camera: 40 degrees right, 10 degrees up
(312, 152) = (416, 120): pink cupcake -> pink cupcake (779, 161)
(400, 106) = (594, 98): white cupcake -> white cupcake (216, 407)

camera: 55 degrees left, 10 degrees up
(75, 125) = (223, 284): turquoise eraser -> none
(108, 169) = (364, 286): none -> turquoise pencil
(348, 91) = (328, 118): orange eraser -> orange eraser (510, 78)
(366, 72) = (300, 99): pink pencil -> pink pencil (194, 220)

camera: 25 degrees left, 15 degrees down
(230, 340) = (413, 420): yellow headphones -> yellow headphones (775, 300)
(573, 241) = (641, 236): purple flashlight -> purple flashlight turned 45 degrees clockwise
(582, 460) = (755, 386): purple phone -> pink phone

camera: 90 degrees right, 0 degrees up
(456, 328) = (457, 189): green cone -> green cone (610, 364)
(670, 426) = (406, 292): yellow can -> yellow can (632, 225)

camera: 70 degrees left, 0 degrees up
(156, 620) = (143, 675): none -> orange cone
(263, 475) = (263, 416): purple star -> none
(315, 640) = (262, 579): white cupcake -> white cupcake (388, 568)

Aim of the exercise: Filter on the word "yellow": copy each matching line from the entries above.

Response:
(230, 340) = (413, 420): yellow headphones -> yellow headphones (775, 300)
(670, 426) = (406, 292): yellow can -> yellow can (632, 225)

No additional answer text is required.